### Written problem
Convert every line of the material below into a JSON array of strings, with one string per line and blank lines omitted.
* Begin Material for this exercise *
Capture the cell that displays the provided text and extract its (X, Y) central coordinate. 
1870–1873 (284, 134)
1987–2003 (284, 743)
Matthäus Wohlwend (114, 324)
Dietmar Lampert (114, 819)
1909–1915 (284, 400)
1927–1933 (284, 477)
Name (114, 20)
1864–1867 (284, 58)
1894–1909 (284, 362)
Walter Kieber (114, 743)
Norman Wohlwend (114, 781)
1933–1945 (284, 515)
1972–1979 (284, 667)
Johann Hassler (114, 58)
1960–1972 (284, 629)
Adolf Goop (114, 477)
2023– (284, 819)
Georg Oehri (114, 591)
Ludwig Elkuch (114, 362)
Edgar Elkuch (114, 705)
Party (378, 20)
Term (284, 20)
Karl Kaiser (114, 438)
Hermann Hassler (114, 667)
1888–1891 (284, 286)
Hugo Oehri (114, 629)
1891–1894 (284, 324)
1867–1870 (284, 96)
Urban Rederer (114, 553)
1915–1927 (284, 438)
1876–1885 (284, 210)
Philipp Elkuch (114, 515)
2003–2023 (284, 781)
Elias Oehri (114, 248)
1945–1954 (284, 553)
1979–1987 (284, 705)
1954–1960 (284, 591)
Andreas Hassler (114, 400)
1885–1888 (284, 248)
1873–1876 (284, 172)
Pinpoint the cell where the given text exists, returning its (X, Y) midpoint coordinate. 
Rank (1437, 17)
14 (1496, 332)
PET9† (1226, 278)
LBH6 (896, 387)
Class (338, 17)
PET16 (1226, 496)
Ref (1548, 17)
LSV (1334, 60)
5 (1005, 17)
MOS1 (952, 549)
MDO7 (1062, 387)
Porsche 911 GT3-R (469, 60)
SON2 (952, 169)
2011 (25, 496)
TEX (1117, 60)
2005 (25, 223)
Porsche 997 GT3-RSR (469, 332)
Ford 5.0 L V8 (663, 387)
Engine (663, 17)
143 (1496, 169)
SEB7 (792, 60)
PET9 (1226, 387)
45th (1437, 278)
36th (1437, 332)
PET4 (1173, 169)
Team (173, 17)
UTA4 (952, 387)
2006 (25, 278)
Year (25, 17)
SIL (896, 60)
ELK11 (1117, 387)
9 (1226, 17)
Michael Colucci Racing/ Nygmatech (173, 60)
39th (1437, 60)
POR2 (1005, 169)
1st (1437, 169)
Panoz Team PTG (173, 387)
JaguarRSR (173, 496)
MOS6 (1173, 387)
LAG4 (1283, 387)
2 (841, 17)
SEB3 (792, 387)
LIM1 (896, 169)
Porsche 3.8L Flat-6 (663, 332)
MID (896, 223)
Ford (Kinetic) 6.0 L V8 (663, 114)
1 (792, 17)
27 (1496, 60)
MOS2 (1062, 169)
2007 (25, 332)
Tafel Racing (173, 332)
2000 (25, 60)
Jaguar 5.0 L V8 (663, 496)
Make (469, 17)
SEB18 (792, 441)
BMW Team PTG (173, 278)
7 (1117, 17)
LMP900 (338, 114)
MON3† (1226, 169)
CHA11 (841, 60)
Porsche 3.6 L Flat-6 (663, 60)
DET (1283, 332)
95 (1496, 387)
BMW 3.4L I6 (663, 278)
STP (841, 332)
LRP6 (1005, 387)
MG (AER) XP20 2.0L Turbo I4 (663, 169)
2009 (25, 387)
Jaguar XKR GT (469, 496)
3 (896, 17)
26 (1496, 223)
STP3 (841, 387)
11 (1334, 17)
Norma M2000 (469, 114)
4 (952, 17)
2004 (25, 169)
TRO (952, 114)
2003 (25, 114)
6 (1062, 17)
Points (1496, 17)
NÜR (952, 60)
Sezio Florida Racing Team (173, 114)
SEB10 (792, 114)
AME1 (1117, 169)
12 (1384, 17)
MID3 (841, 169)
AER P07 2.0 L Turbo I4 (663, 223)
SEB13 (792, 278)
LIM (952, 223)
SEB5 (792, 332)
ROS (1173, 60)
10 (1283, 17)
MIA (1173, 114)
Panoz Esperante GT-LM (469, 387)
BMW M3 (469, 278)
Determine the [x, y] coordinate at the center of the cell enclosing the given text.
* End Material for this exercise *
### Solution for this exercise
[
  "Capture the cell that displays the provided text and extract its (X, Y) central coordinate. ",
  "1870–1873 (284, 134)",
  "1987–2003 (284, 743)",
  "Matthäus Wohlwend (114, 324)",
  "Dietmar Lampert (114, 819)",
  "1909–1915 (284, 400)",
  "1927–1933 (284, 477)",
  "Name (114, 20)",
  "1864–1867 (284, 58)",
  "1894–1909 (284, 362)",
  "Walter Kieber (114, 743)",
  "Norman Wohlwend (114, 781)",
  "1933–1945 (284, 515)",
  "1972–1979 (284, 667)",
  "Johann Hassler (114, 58)",
  "1960–1972 (284, 629)",
  "Adolf Goop (114, 477)",
  "2023– (284, 819)",
  "Georg Oehri (114, 591)",
  "Ludwig Elkuch (114, 362)",
  "Edgar Elkuch (114, 705)",
  "Party (378, 20)",
  "Term (284, 20)",
  "Karl Kaiser (114, 438)",
  "Hermann Hassler (114, 667)",
  "1888–1891 (284, 286)",
  "Hugo Oehri (114, 629)",
  "1891–1894 (284, 324)",
  "1867–1870 (284, 96)",
  "Urban Rederer (114, 553)",
  "1915–1927 (284, 438)",
  "1876–1885 (284, 210)",
  "Philipp Elkuch (114, 515)",
  "2003–2023 (284, 781)",
  "Elias Oehri (114, 248)",
  "1945–1954 (284, 553)",
  "1979–1987 (284, 705)",
  "1954–1960 (284, 591)",
  "Andreas Hassler (114, 400)",
  "1885–1888 (284, 248)",
  "1873–1876 (284, 172)",
  "Pinpoint the cell where the given text exists, returning its (X, Y) midpoint coordinate. ",
  "Rank (1437, 17)",
  "14 (1496, 332)",
  "PET9† (1226, 278)",
  "LBH6 (896, 387)",
  "Class (338, 17)",
  "PET16 (1226, 496)",
  "Ref (1548, 17)",
  "LSV (1334, 60)",
  "5 (1005, 17)",
  "MOS1 (952, 549)",
  "MDO7 (1062, 387)",
  "Porsche 911 GT3-R (469, 60)",
  "SON2 (952, 169)",
  "2011 (25, 496)",
  "TEX (1117, 60)",
  "2005 (25, 223)",
  "Porsche 997 GT3-RSR (469, 332)",
  "Ford 5.0 L V8 (663, 387)",
  "Engine (663, 17)",
  "143 (1496, 169)",
  "SEB7 (792, 60)",
  "PET9 (1226, 387)",
  "45th (1437, 278)",
  "36th (1437, 332)",
  "PET4 (1173, 169)",
  "Team (173, 17)",
  "UTA4 (952, 387)",
  "2006 (25, 278)",
  "Year (25, 17)",
  "SIL (896, 60)",
  "ELK11 (1117, 387)",
  "9 (1226, 17)",
  "Michael Colucci Racing/ Nygmatech (173, 60)",
  "39th (1437, 60)",
  "POR2 (1005, 169)",
  "1st (1437, 169)",
  "Panoz Team PTG (173, 387)",
  "JaguarRSR (173, 496)",
  "MOS6 (1173, 387)",
  "LAG4 (1283, 387)",
  "2 (841, 17)",
  "SEB3 (792, 387)",
  "LIM1 (896, 169)",
  "Porsche 3.8L Flat-6 (663, 332)",
  "MID (896, 223)",
  "Ford (Kinetic) 6.0 L V8 (663, 114)",
  "1 (792, 17)",
  "27 (1496, 60)",
  "MOS2 (1062, 169)",
  "2007 (25, 332)",
  "Tafel Racing (173, 332)",
  "2000 (25, 60)",
  "Jaguar 5.0 L V8 (663, 496)",
  "Make (469, 17)",
  "SEB18 (792, 441)",
  "BMW Team PTG (173, 278)",
  "7 (1117, 17)",
  "LMP900 (338, 114)",
  "MON3† (1226, 169)",
  "CHA11 (841, 60)",
  "Porsche 3.6 L Flat-6 (663, 60)",
  "DET (1283, 332)",
  "95 (1496, 387)",
  "BMW 3.4L I6 (663, 278)",
  "STP (841, 332)",
  "LRP6 (1005, 387)",
  "MG (AER) XP20 2.0L Turbo I4 (663, 169)",
  "2009 (25, 387)",
  "Jaguar XKR GT (469, 496)",
  "3 (896, 17)",
  "26 (1496, 223)",
  "STP3 (841, 387)",
  "11 (1334, 17)",
  "Norma M2000 (469, 114)",
  "4 (952, 17)",
  "2004 (25, 169)",
  "TRO (952, 114)",
  "2003 (25, 114)",
  "6 (1062, 17)",
  "Points (1496, 17)",
  "NÜR (952, 60)",
  "Sezio Florida Racing Team (173, 114)",
  "SEB10 (792, 114)",
  "AME1 (1117, 169)",
  "12 (1384, 17)",
  "MID3 (841, 169)",
  "AER P07 2.0 L Turbo I4 (663, 223)",
  "SEB13 (792, 278)",
  "LIM (952, 223)",
  "SEB5 (792, 332)",
  "ROS (1173, 60)",
  "10 (1283, 17)",
  "MIA (1173, 114)",
  "Panoz Esperante GT-LM (469, 387)",
  "BMW M3 (469, 278)",
  "Determine the [x, y] coordinate at the center of the cell enclosing the given text."
]